## WHAT YOU ARE ASKED TO DO
Copy the listing as it is written, and leave each picture out.

## COLLECTED MATERIAL
+++

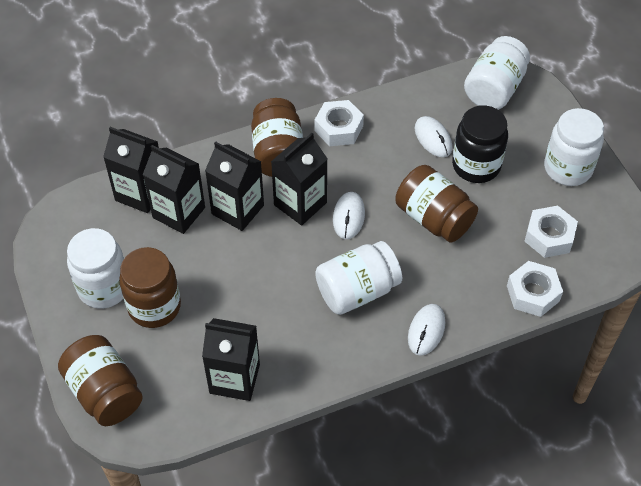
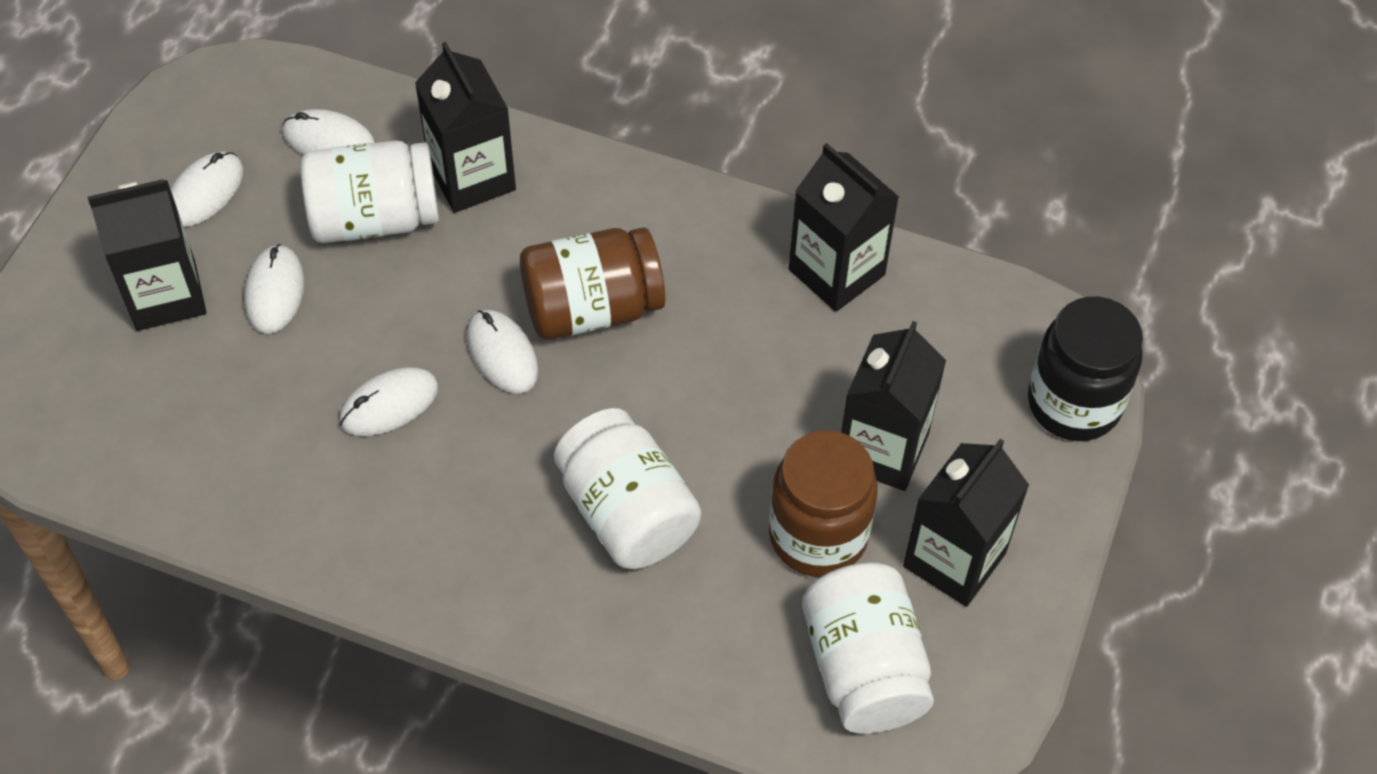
brown jar: 4 -> 2
white jar: 4 -> 3
white mouse: 3 -> 5
white nut: 3 -> 0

+++

## OUTPUT OF THE TASK
brown jar: 4 -> 2
white jar: 4 -> 3
white mouse: 3 -> 5
white nut: 3 -> 0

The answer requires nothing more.